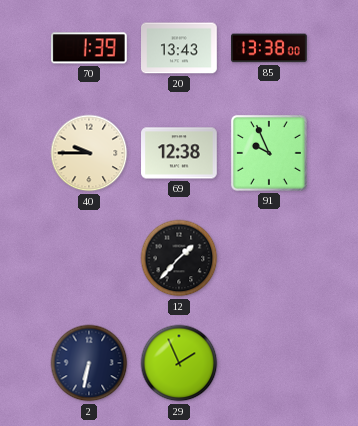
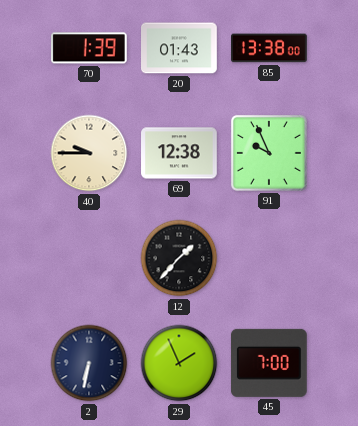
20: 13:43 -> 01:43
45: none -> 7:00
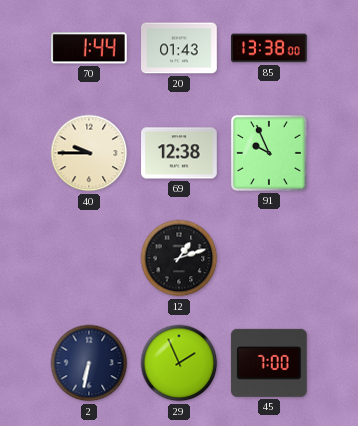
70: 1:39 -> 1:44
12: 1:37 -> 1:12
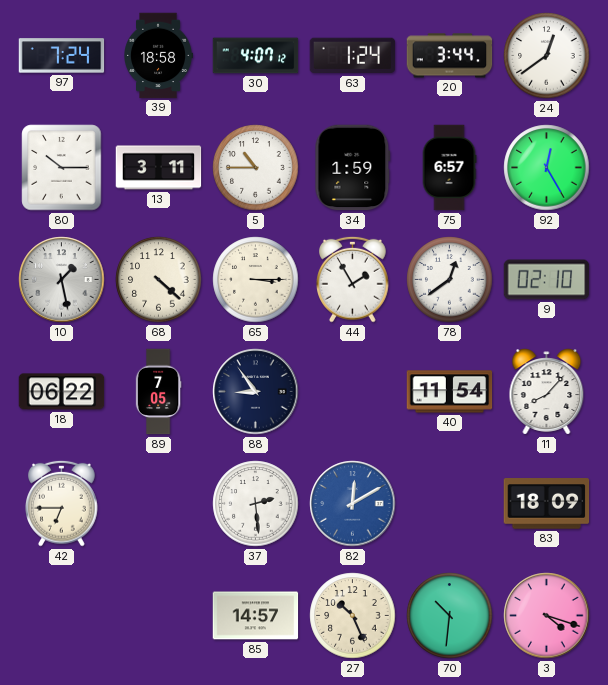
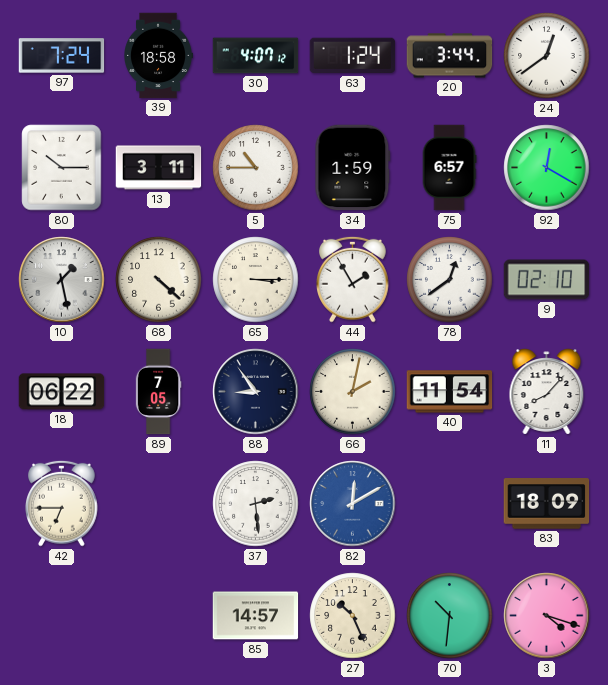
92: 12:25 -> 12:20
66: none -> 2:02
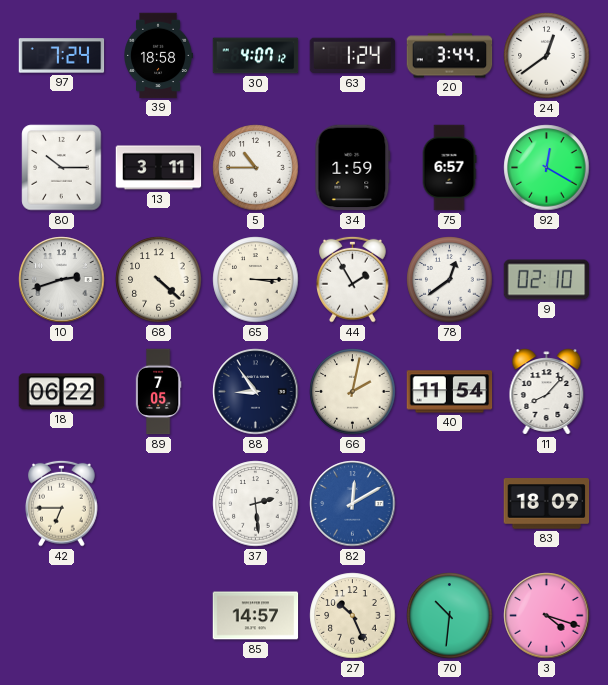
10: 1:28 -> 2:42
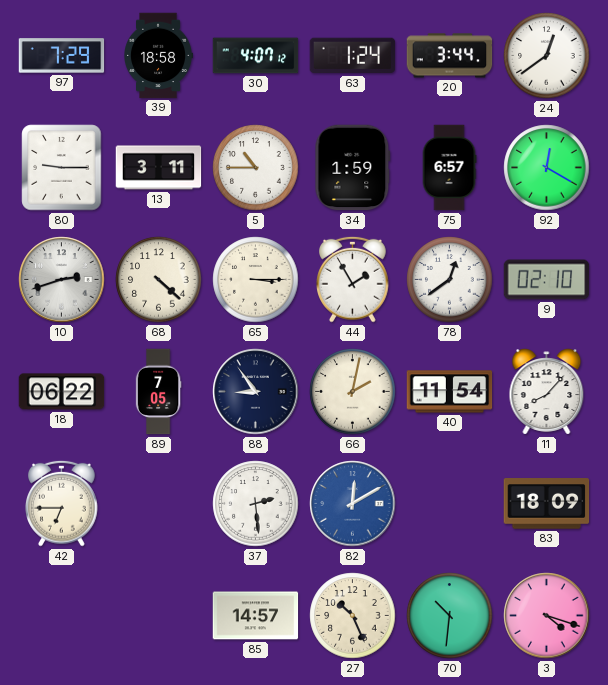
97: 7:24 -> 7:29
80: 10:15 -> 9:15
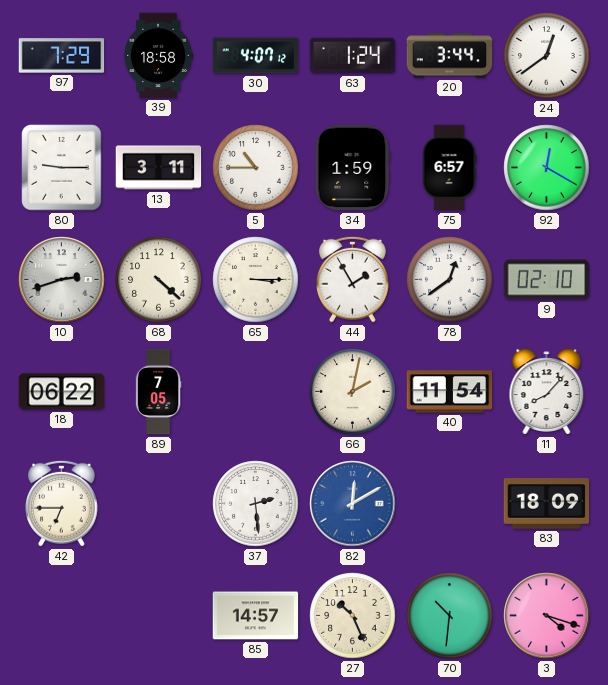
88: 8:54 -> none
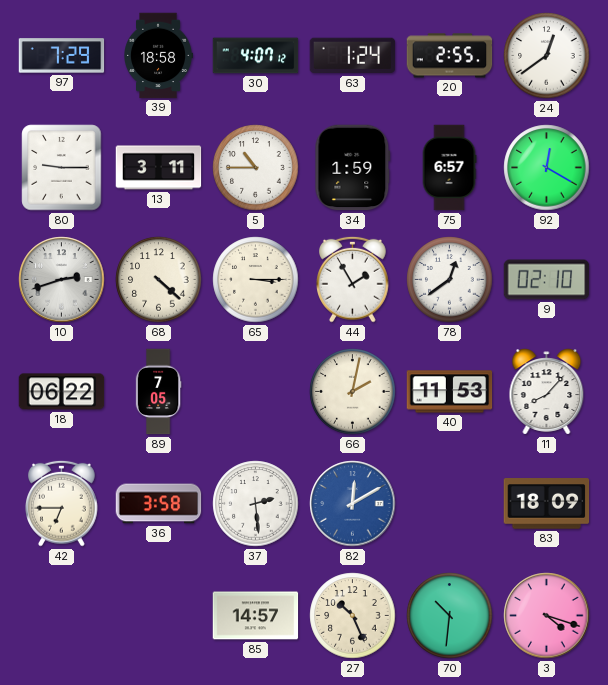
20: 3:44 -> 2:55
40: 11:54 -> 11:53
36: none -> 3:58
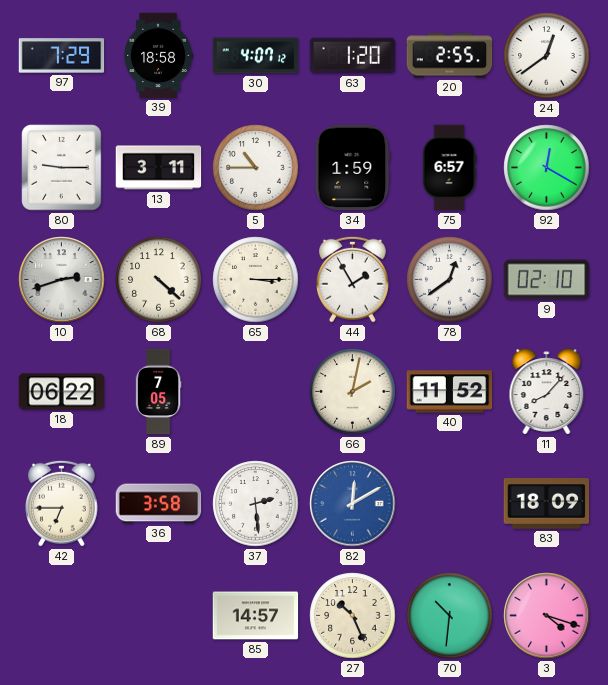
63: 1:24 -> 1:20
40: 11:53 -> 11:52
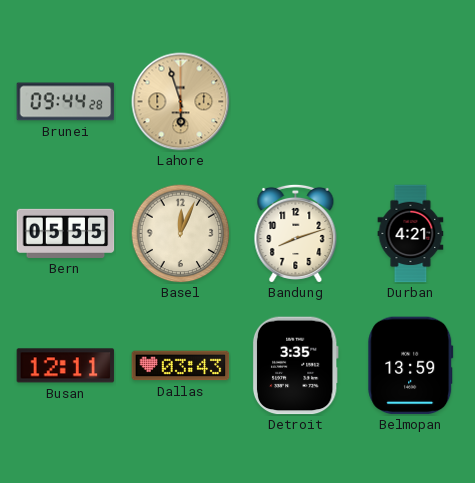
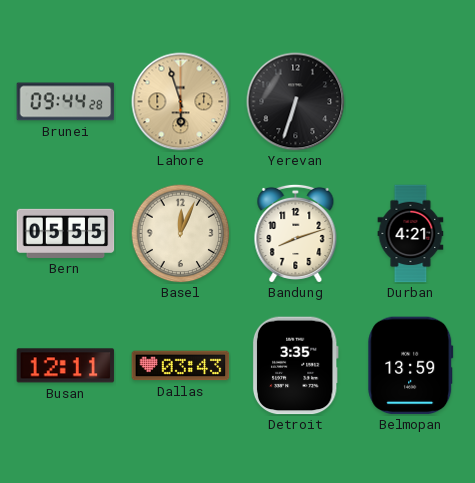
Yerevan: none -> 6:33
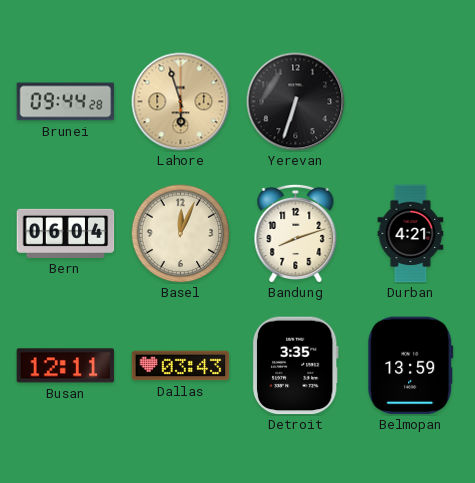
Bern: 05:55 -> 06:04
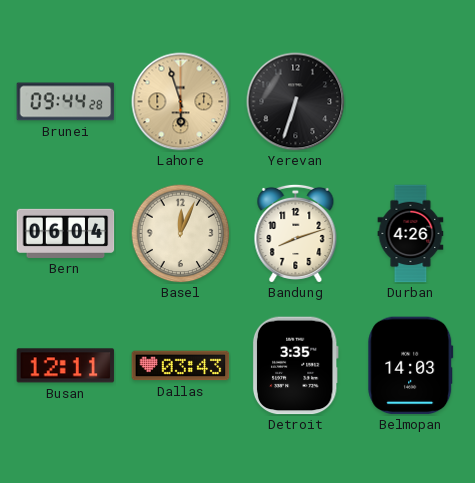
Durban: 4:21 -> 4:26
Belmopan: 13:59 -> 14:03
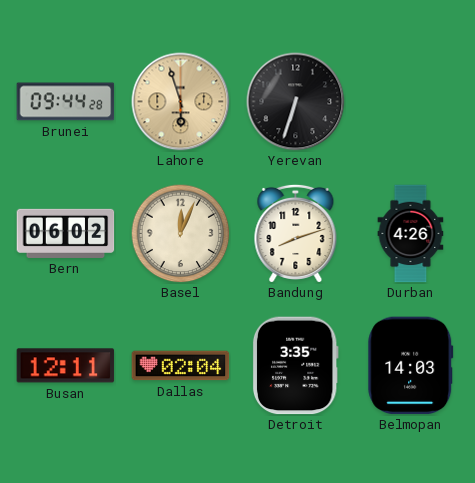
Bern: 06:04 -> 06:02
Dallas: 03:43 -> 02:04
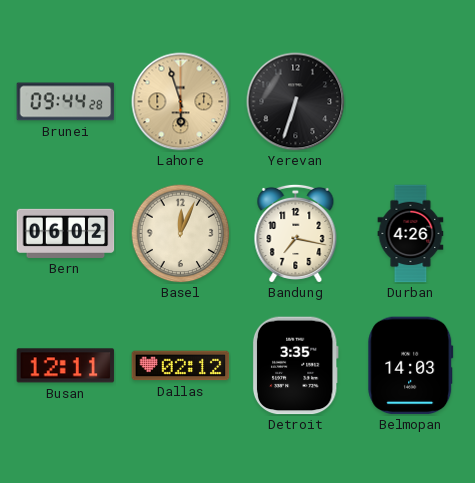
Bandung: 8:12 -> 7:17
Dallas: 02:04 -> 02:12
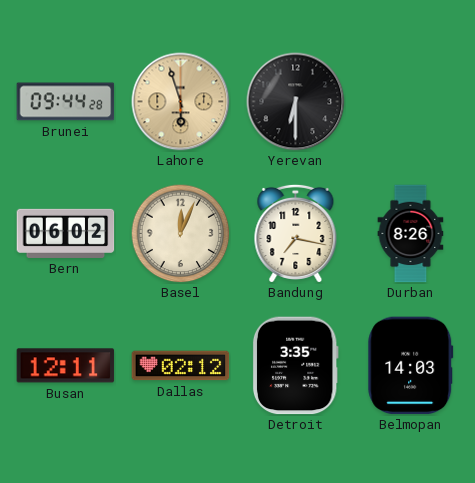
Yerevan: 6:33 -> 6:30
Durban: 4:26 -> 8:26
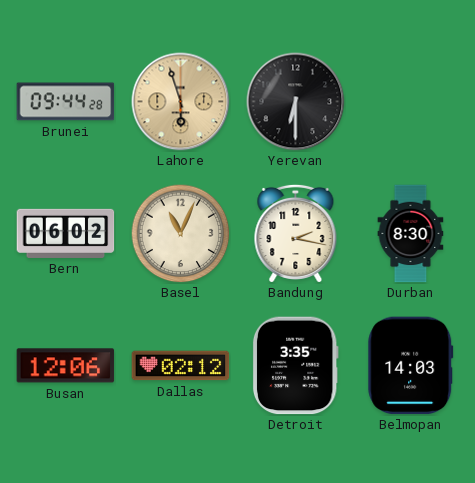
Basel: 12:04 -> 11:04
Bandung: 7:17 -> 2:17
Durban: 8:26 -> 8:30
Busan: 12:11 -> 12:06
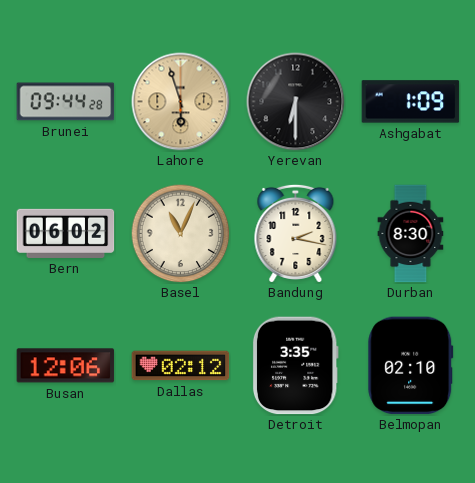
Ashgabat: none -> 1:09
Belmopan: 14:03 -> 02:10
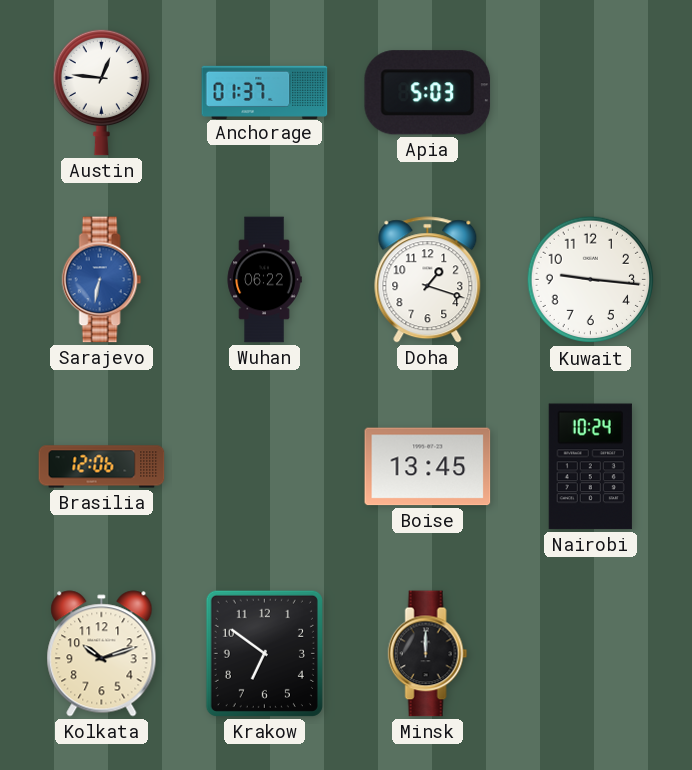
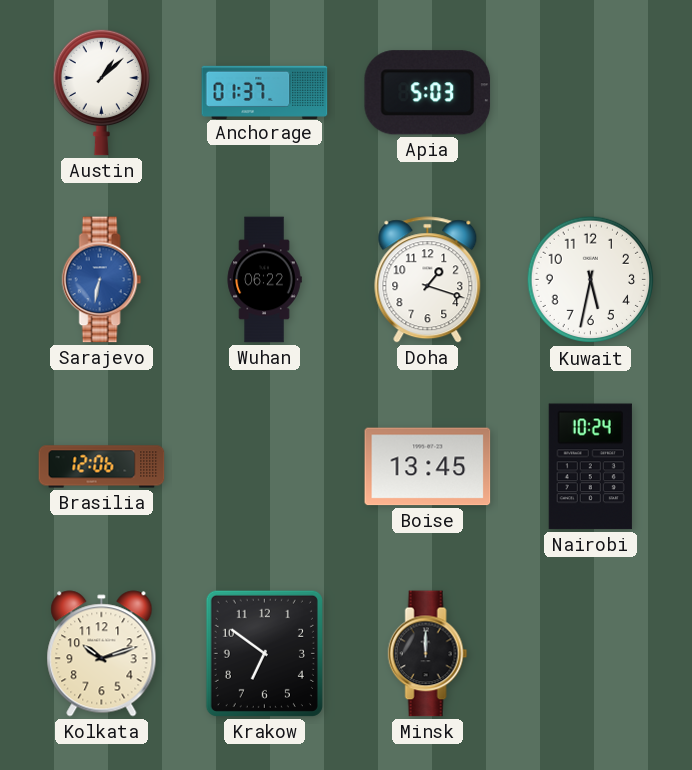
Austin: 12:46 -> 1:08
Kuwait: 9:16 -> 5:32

· · · ·

Copy the stretch of the records from the line containing "Bern: 05:55 -> 06:04" through the end, keeping each line unchanged and leaving out the pictures.

Bern: 05:55 -> 06:04
Durban: 4:21 -> 4:26
Belmopan: 13:59 -> 14:03
Bern: 06:04 -> 06:02
Dallas: 03:43 -> 02:04
Bandung: 8:12 -> 7:17
Dallas: 02:04 -> 02:12
Yerevan: 6:33 -> 6:30
Durban: 4:26 -> 8:26
Basel: 12:04 -> 11:04
Bandung: 7:17 -> 2:17
Durban: 8:26 -> 8:30
Busan: 12:11 -> 12:06
Ashgabat: none -> 1:09
Belmopan: 14:03 -> 02:10
Austin: 12:46 -> 1:08
Kuwait: 9:16 -> 5:32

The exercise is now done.